• **Exercise directions**
Everything from the line containing "HALL2 pin OUT: D0 -> D6" through the final line of the entries must be repeated exactly, and only that, without pictures.

• **Recorded information**
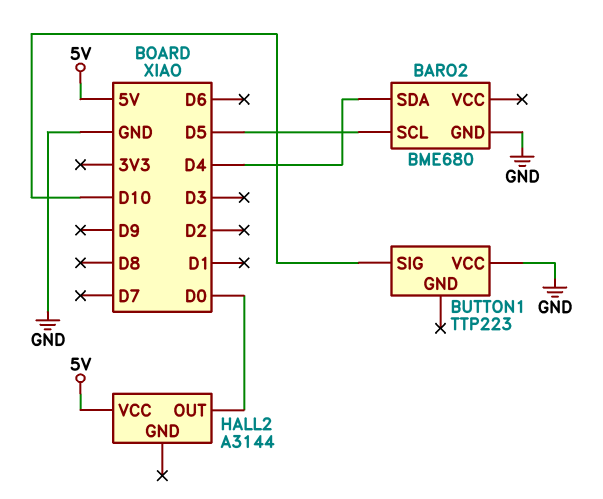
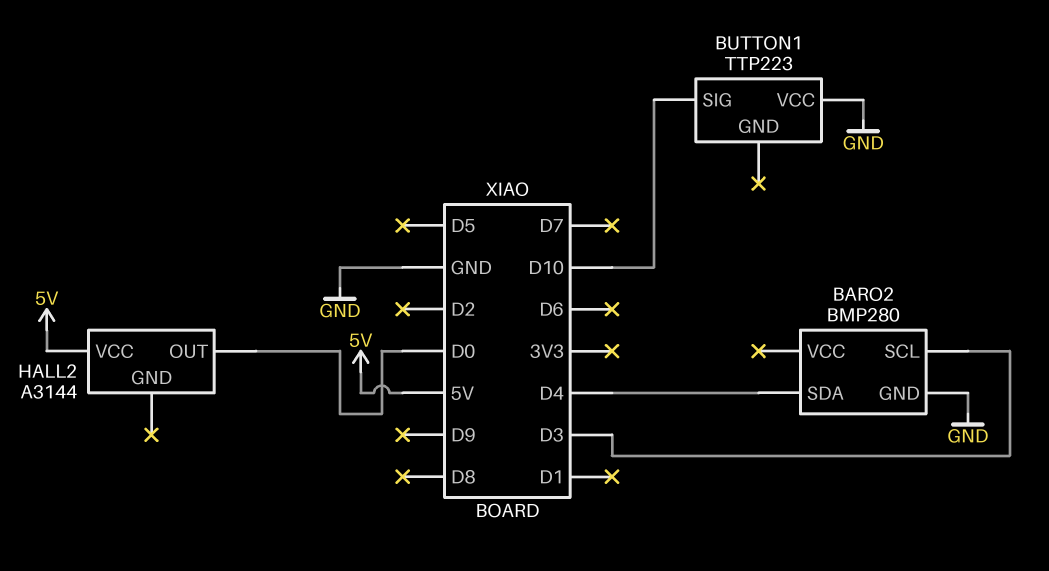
BARO2: BME680 -> BMP280
BARO2 pin SCL: D5 -> D3

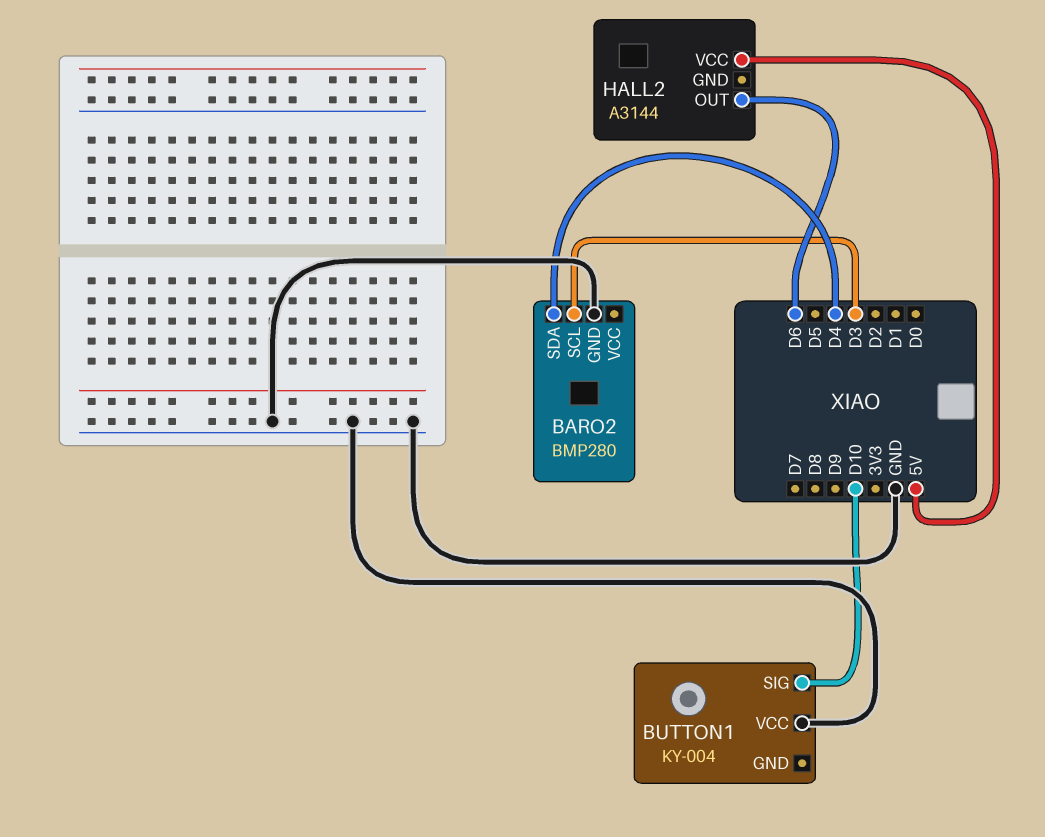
BUTTON1: TTP223 -> KY-004
HALL2 pin OUT: D0 -> D6

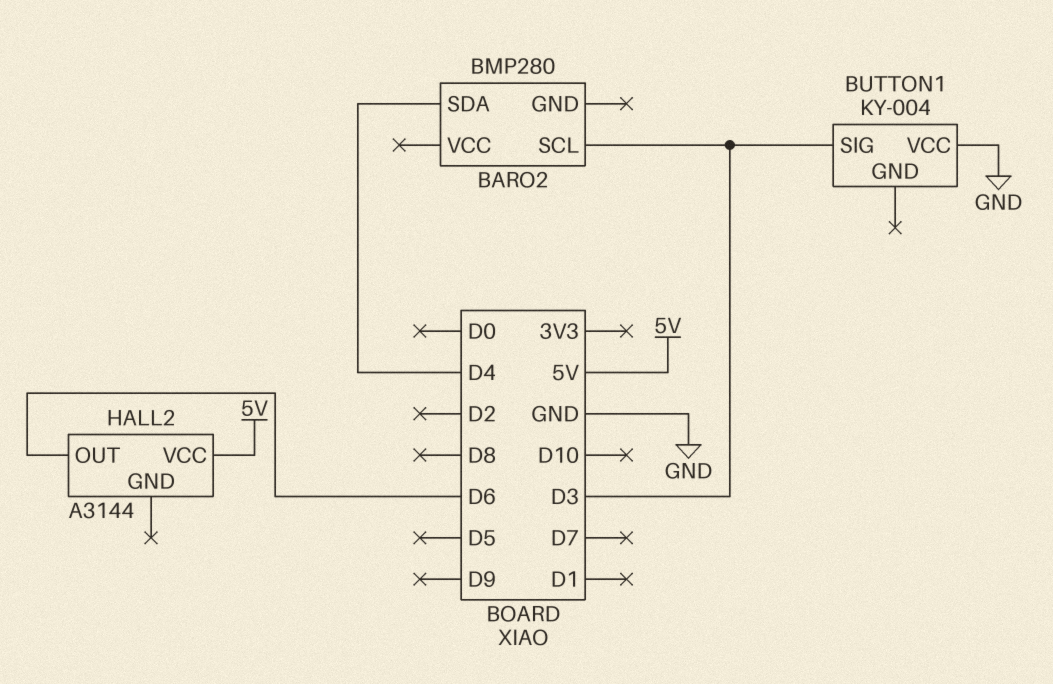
BARO2 pin GND: GND -> none
BUTTON1 pin SIG: D10 -> D3

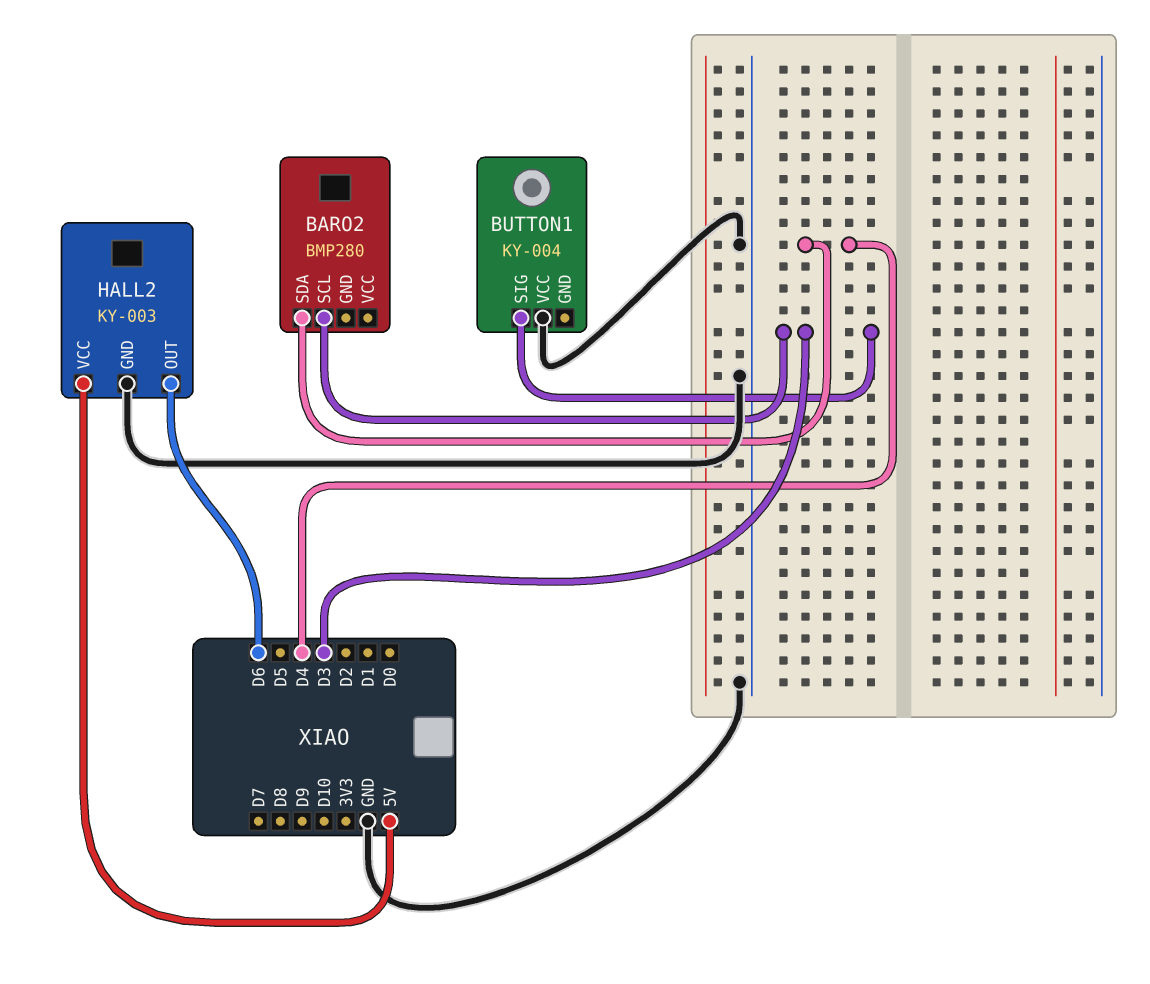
HALL2: A3144 -> KY-003
HALL2 pin GND: none -> GND

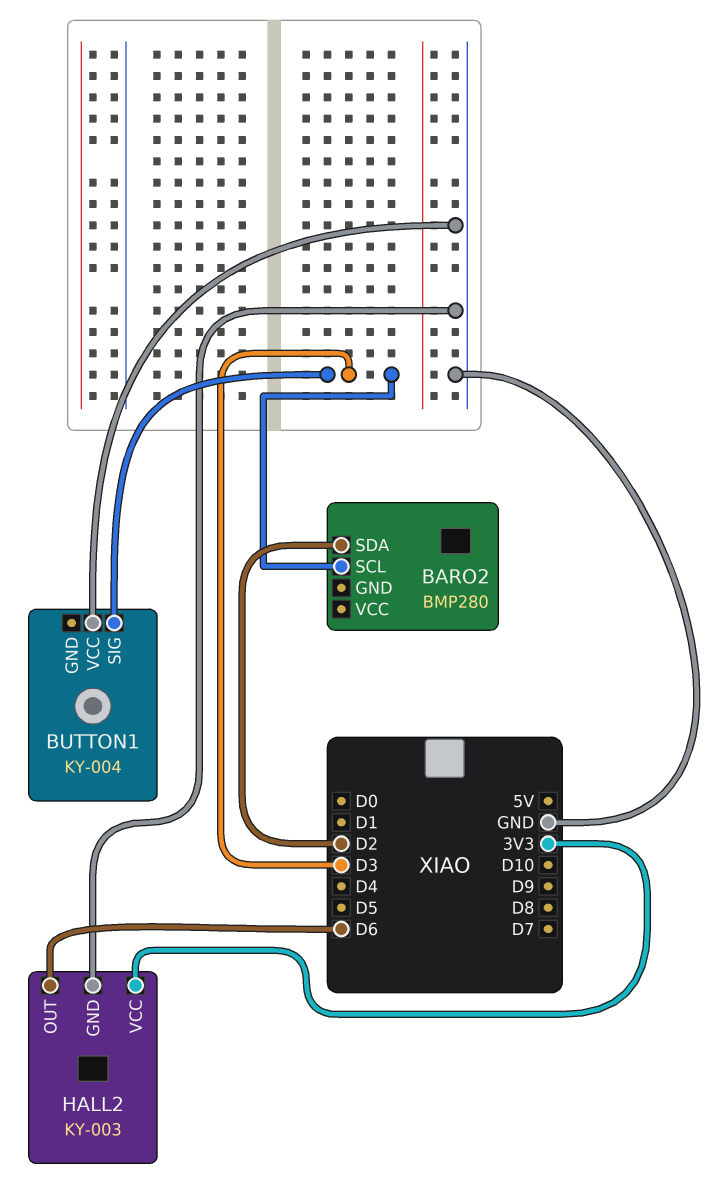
BARO2 pin SDA: D4 -> D2
HALL2 pin VCC: 5V -> 3V3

• **Final answer**
HALL2 pin OUT: D0 -> D6

BARO2 pin GND: GND -> none
BUTTON1 pin SIG: D10 -> D3

HALL2: A3144 -> KY-003
HALL2 pin GND: none -> GND

BARO2 pin SDA: D4 -> D2
HALL2 pin VCC: 5V -> 3V3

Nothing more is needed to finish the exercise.